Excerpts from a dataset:
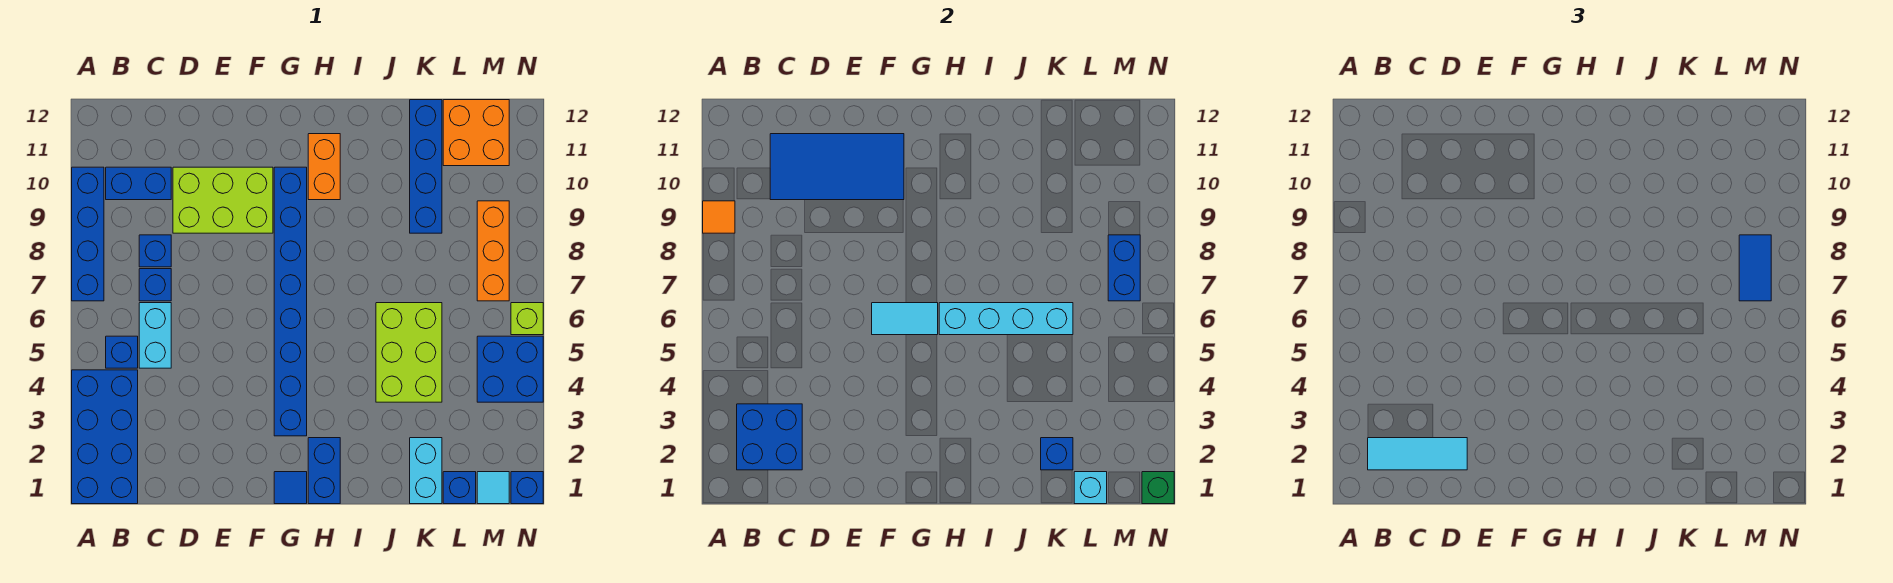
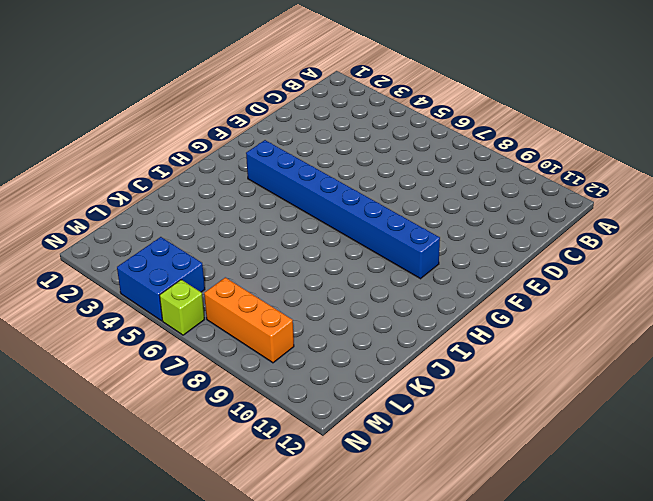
none -> blue brick A1:B4 level 1
none -> blue brick A7:A10 level 1
none -> blue brick B5 level 1
none -> blue brick B10:C10 level 1

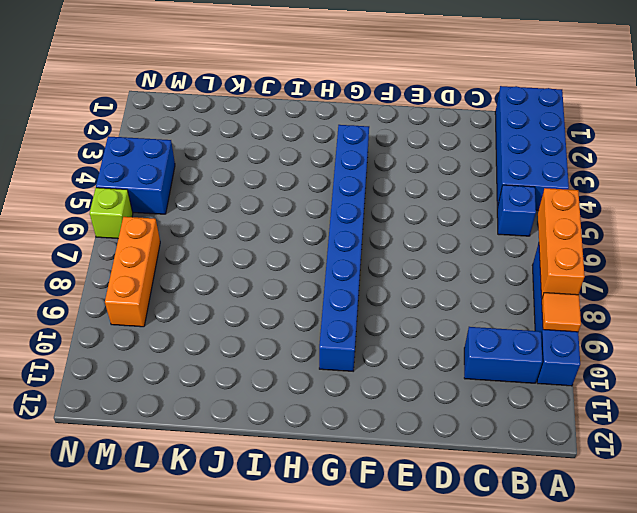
orange brick A6:A8 level 2 -> none
none -> cyan brick C5:C6 level 1
none -> blue brick C7 level 1
none -> blue brick C8 level 1
none -> lime brick D9:F10 level 1

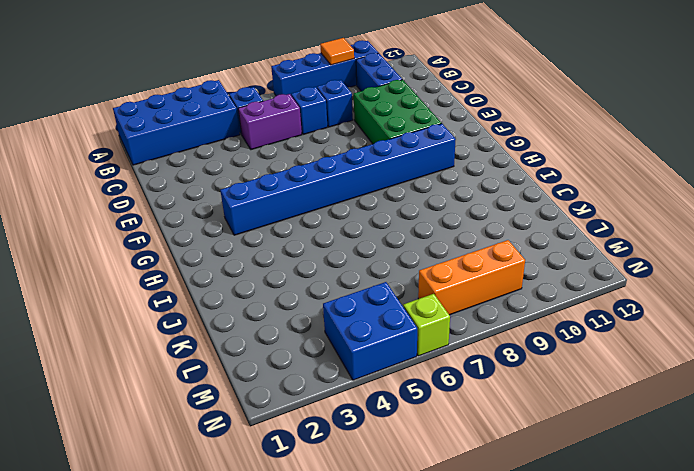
purple brick C5:C6 level 1 -> cyan brick C5:C6 level 1
green brick D9:F10 level 1 -> lime brick D9:F10 level 1
none -> blue tile G1 level 1
none -> blue brick H1:H2 level 1
none -> orange brick H10:H11 level 1
none -> lime brick J4:K6 level 1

• **Work required**
Write out the lines above from the one containing "green brick D9:F10" through the last, exactly as they are.

• **Response**
green brick D9:F10 level 1 -> lime brick D9:F10 level 1
none -> blue tile G1 level 1
none -> blue brick H1:H2 level 1
none -> orange brick H10:H11 level 1
none -> lime brick J4:K6 level 1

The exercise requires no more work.